### Exercise
Copy the records below exactly, leaving out any pictures.

### Entries shown
■ ■ ■ ■
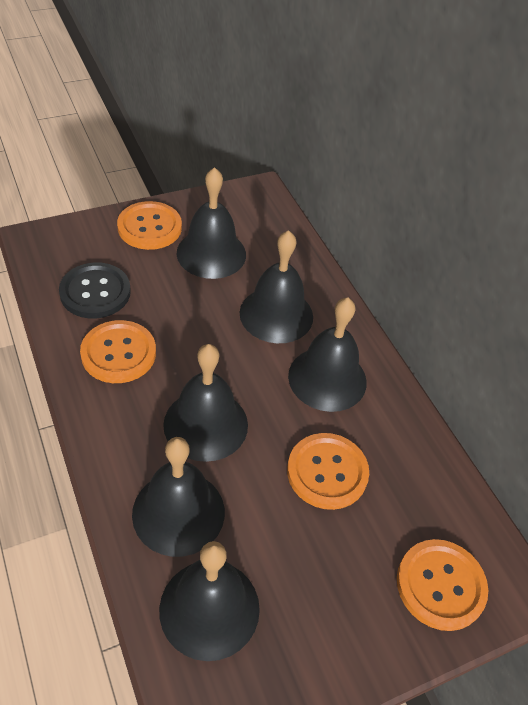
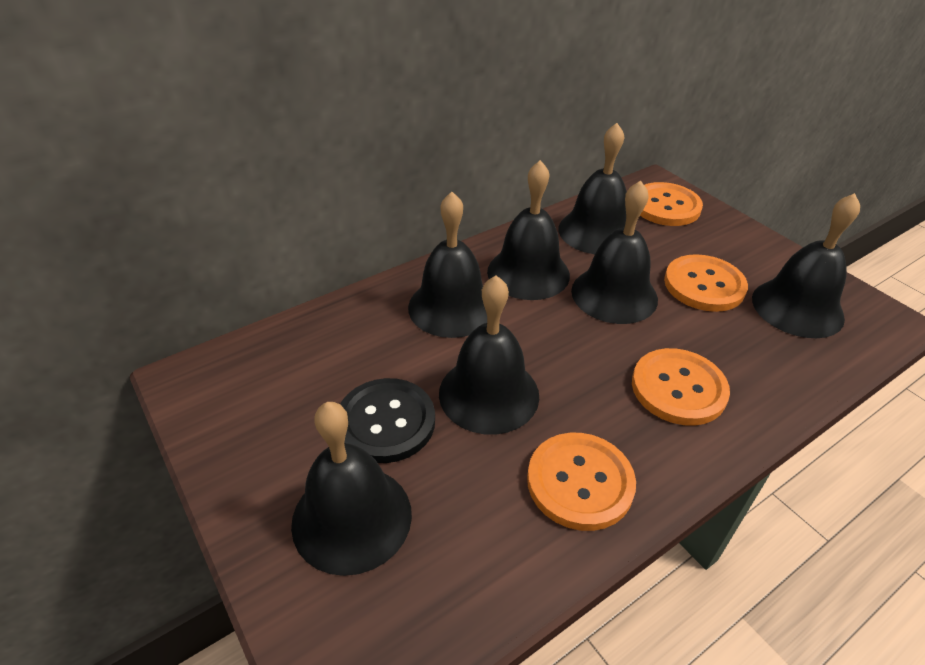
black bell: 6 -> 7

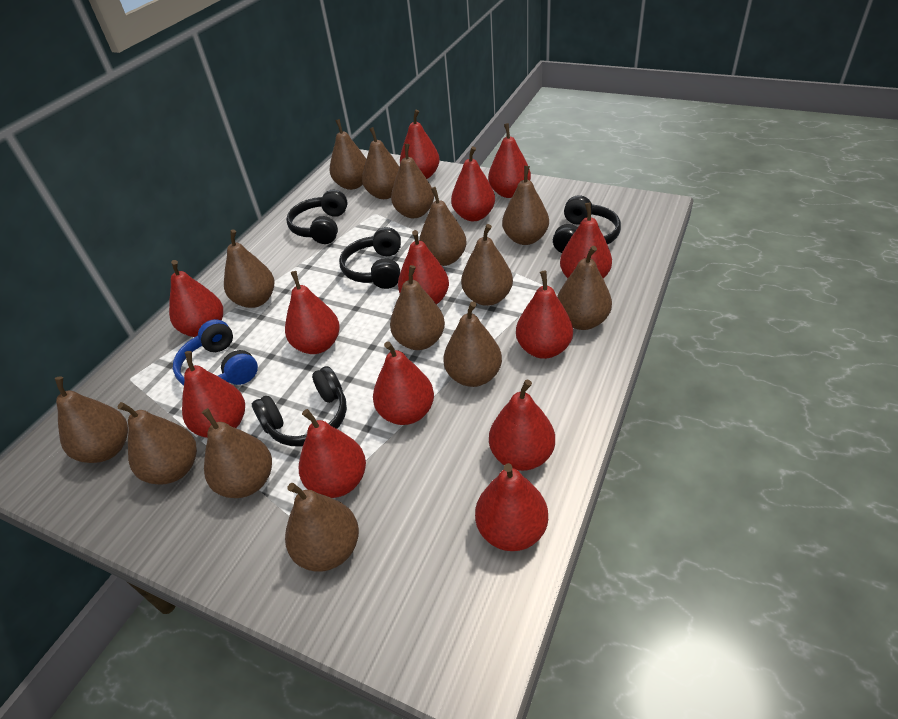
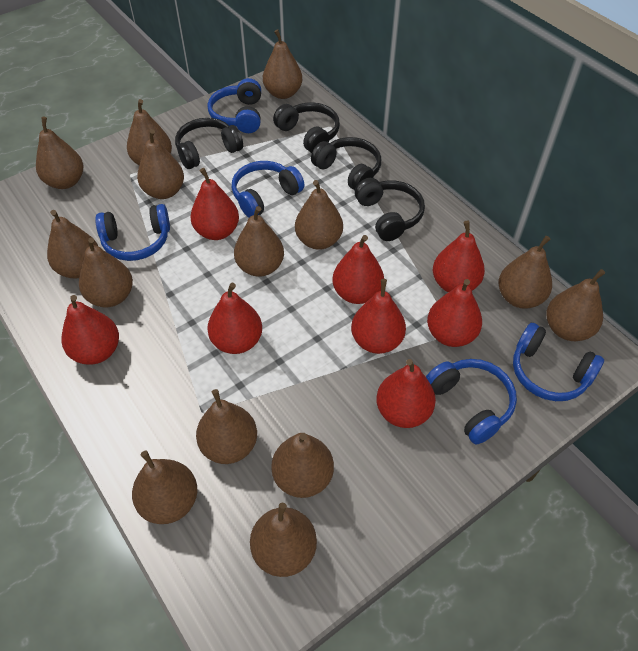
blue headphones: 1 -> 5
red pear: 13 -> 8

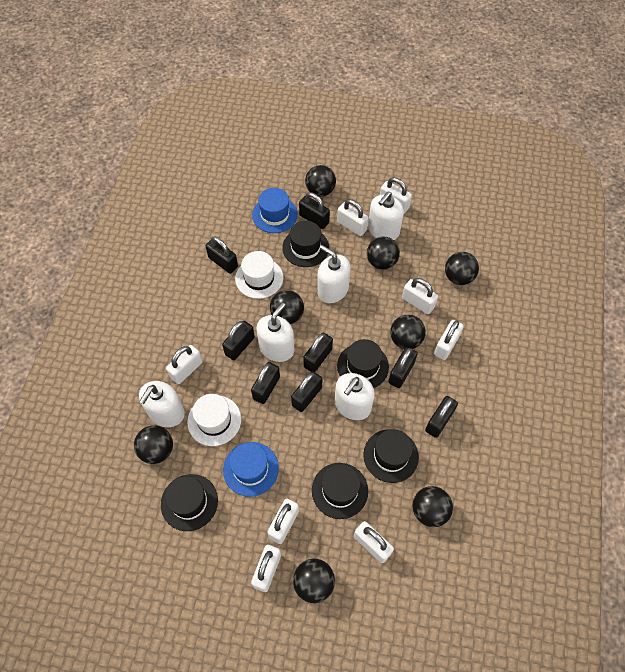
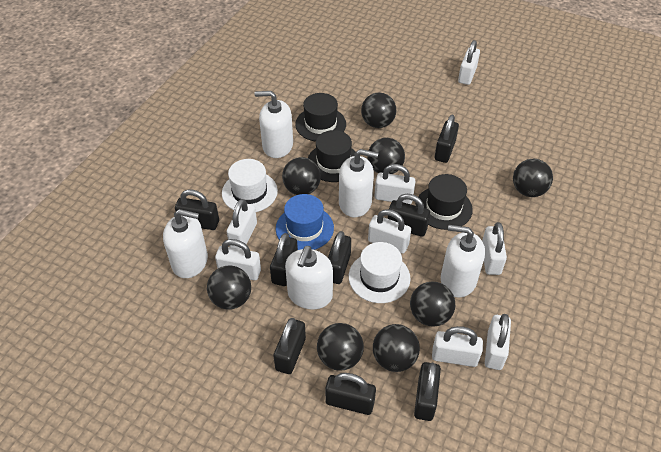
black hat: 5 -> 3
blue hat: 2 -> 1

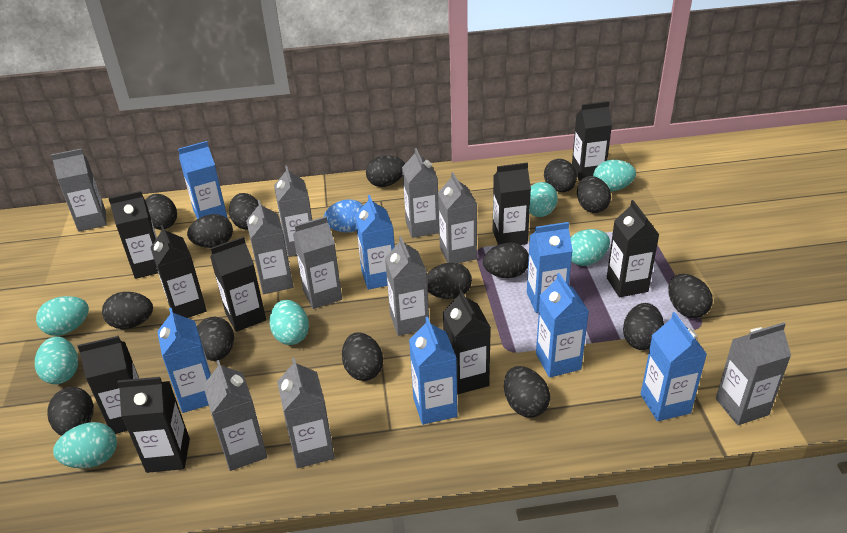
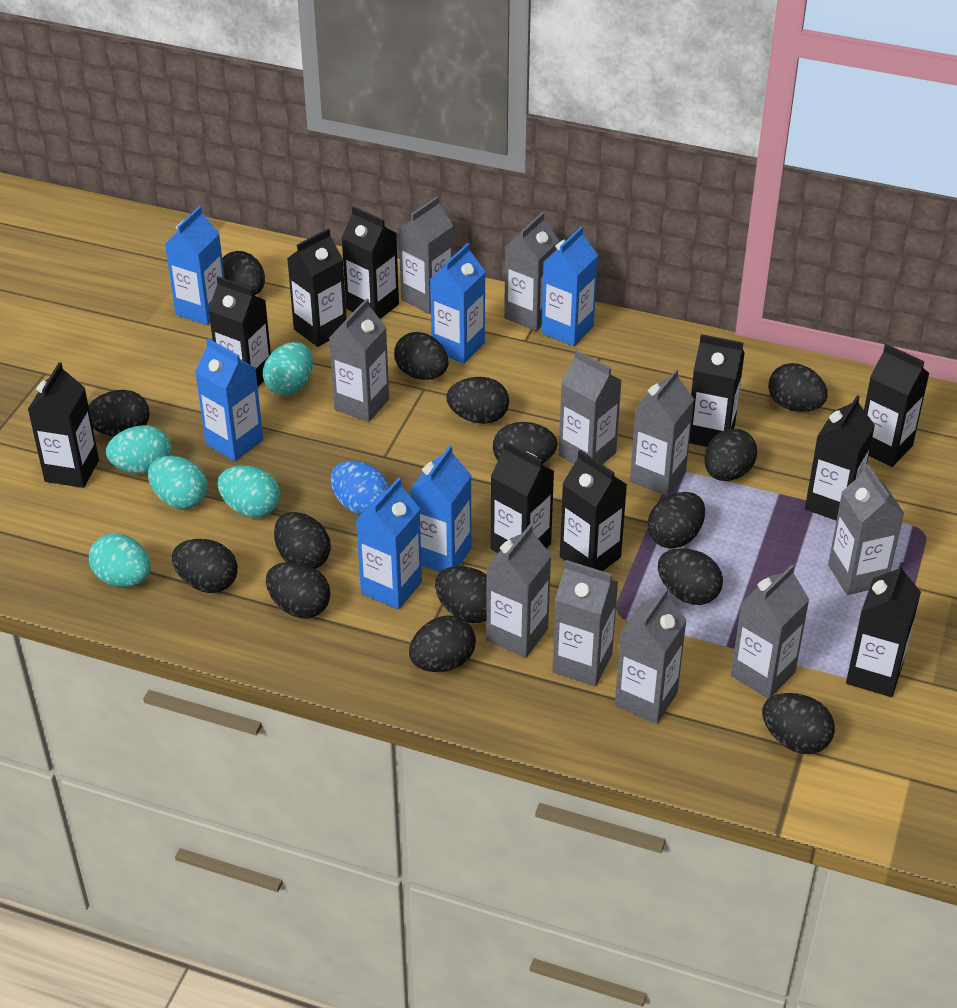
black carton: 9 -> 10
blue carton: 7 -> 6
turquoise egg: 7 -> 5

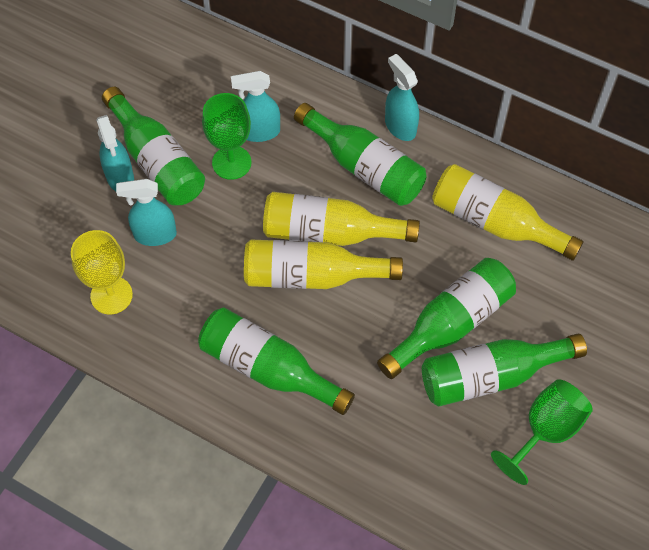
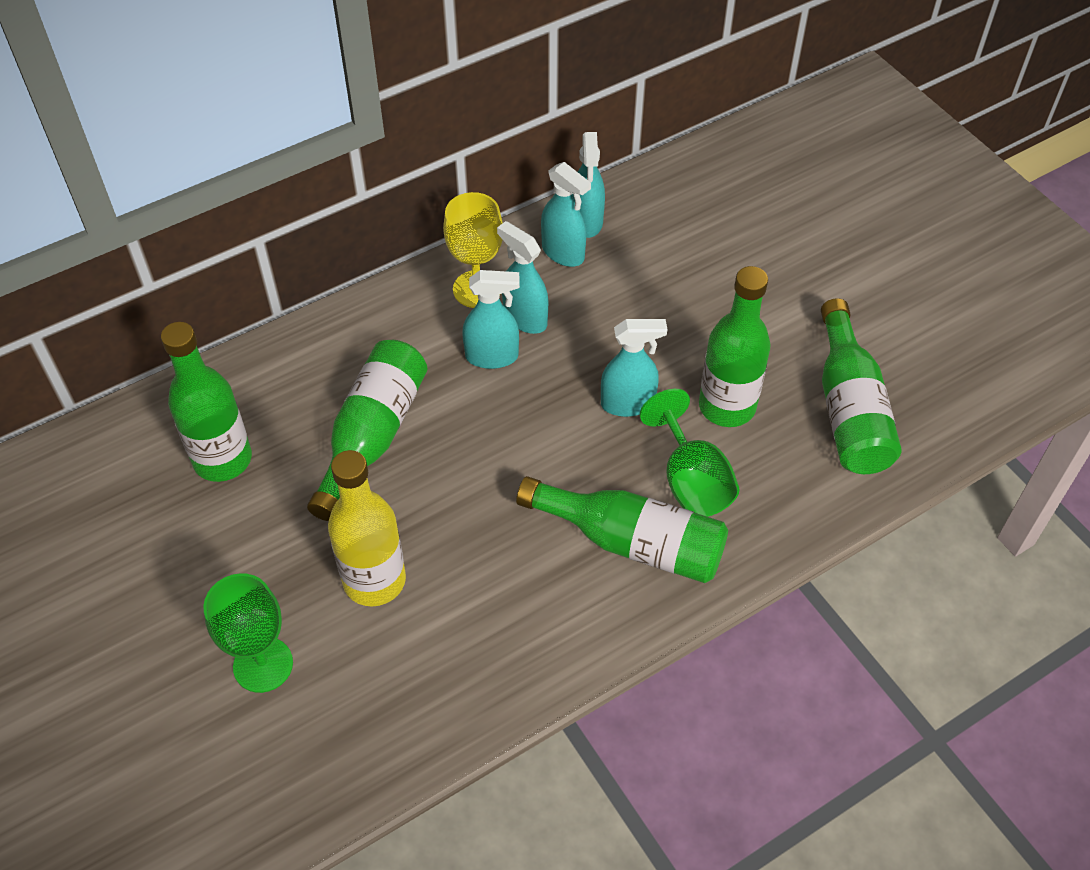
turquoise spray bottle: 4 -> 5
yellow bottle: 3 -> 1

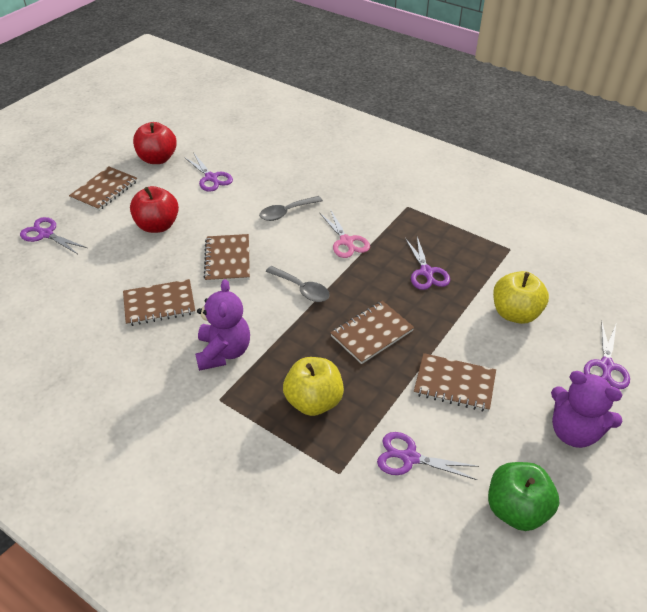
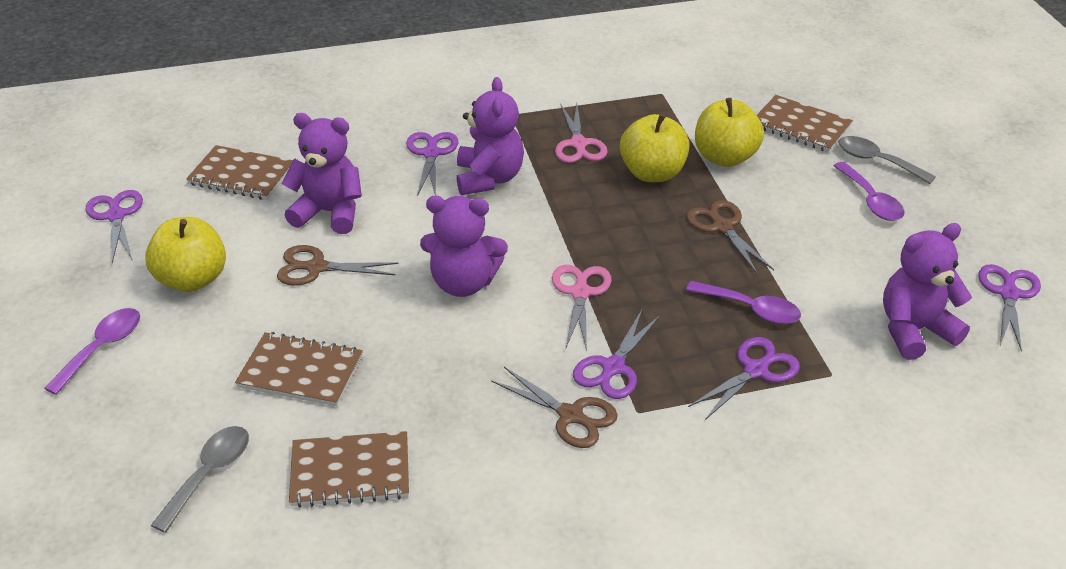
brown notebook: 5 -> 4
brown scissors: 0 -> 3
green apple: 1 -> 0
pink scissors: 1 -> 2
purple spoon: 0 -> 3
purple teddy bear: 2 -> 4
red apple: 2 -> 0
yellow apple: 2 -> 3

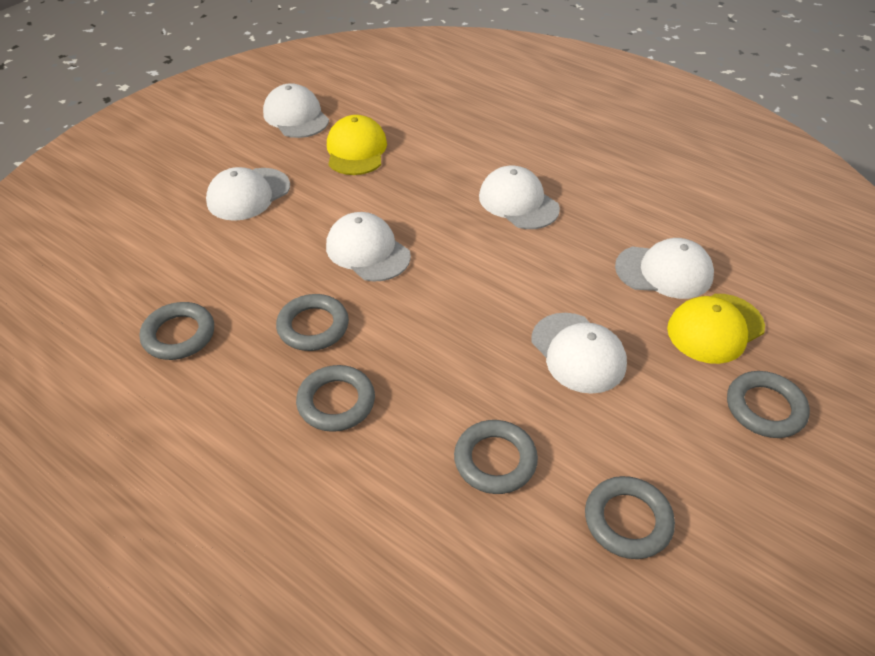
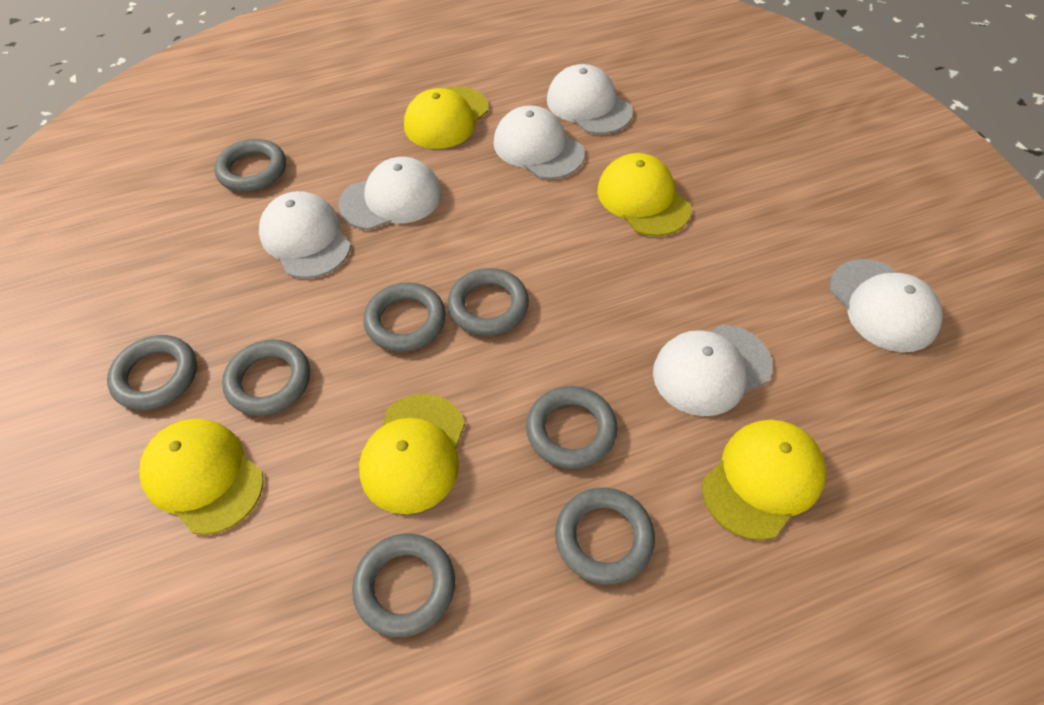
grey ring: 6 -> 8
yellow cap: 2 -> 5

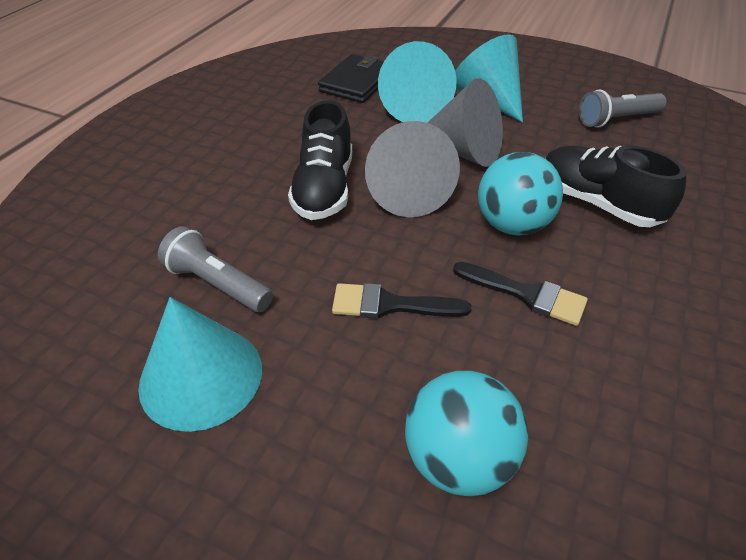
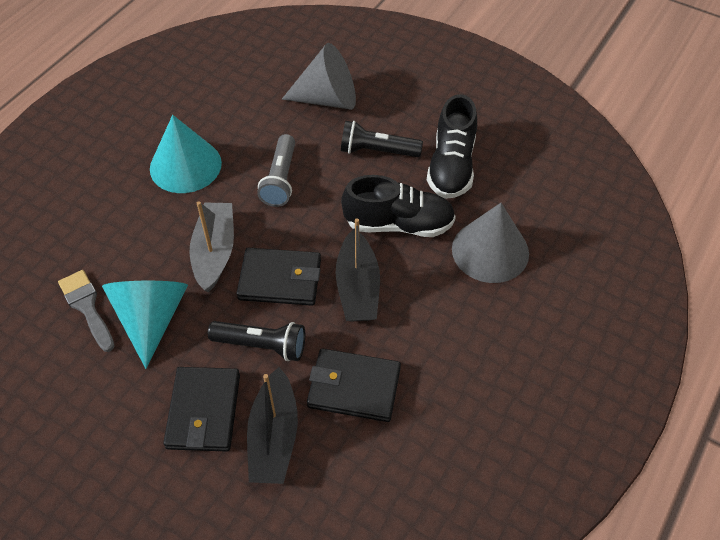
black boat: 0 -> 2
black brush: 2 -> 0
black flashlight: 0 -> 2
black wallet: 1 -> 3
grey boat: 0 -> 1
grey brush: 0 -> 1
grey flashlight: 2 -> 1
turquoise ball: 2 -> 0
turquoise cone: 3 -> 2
■ ■ ■ ■
### Exercise result
black bell: 6 -> 7

blue headphones: 1 -> 5
red pear: 13 -> 8

black hat: 5 -> 3
blue hat: 2 -> 1

black carton: 9 -> 10
blue carton: 7 -> 6
turquoise egg: 7 -> 5

turquoise spray bottle: 4 -> 5
yellow bottle: 3 -> 1

brown notebook: 5 -> 4
brown scissors: 0 -> 3
green apple: 1 -> 0
pink scissors: 1 -> 2
purple spoon: 0 -> 3
purple teddy bear: 2 -> 4
red apple: 2 -> 0
yellow apple: 2 -> 3

grey ring: 6 -> 8
yellow cap: 2 -> 5

black boat: 0 -> 2
black brush: 2 -> 0
black flashlight: 0 -> 2
black wallet: 1 -> 3
grey boat: 0 -> 1
grey brush: 0 -> 1
grey flashlight: 2 -> 1
turquoise ball: 2 -> 0
turquoise cone: 3 -> 2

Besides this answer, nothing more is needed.